*PROMPT*: I need the lines from the one containing "(606, 244) = (666, 517): pink" through the last line of the entries retyped exactly, with no pictures among them.

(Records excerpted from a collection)

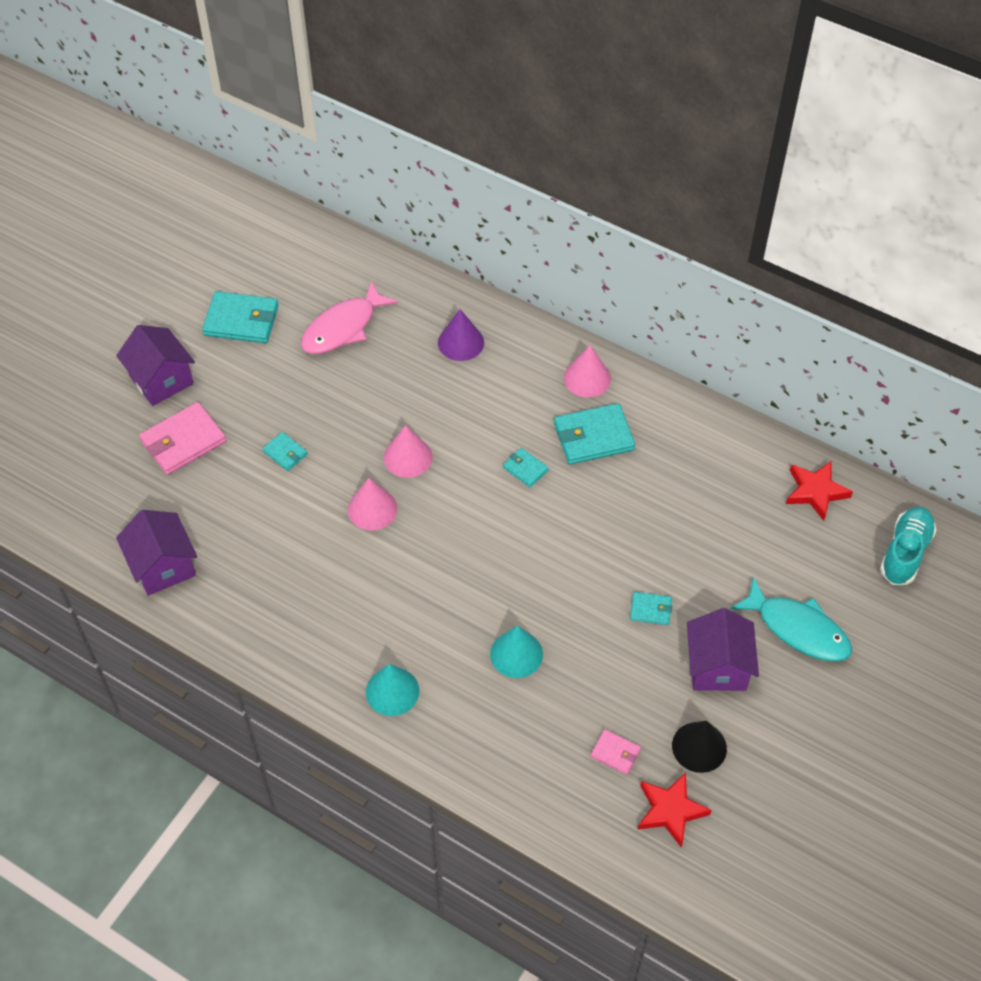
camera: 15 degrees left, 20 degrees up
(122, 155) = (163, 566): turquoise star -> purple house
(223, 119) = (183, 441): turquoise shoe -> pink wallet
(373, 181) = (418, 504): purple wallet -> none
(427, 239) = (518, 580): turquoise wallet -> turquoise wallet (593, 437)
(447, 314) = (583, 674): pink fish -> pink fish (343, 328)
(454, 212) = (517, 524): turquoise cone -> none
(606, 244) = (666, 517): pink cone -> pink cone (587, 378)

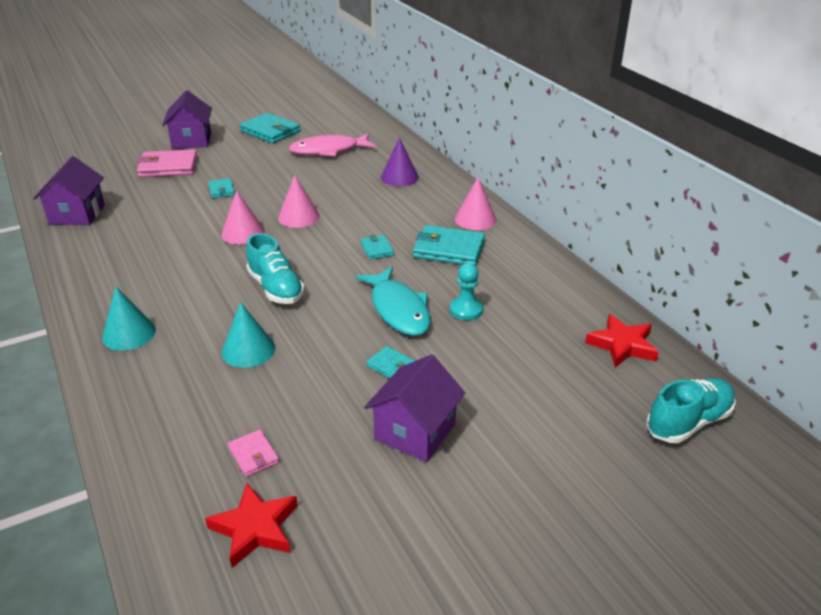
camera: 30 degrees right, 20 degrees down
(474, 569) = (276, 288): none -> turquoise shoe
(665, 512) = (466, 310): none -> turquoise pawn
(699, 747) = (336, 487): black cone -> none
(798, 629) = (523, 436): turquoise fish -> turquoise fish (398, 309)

*COMPLETED TASK*:
(606, 244) = (666, 517): pink cone -> pink cone (587, 378)

camera: 30 degrees right, 20 degrees down
(474, 569) = (276, 288): none -> turquoise shoe
(665, 512) = (466, 310): none -> turquoise pawn
(699, 747) = (336, 487): black cone -> none
(798, 629) = (523, 436): turquoise fish -> turquoise fish (398, 309)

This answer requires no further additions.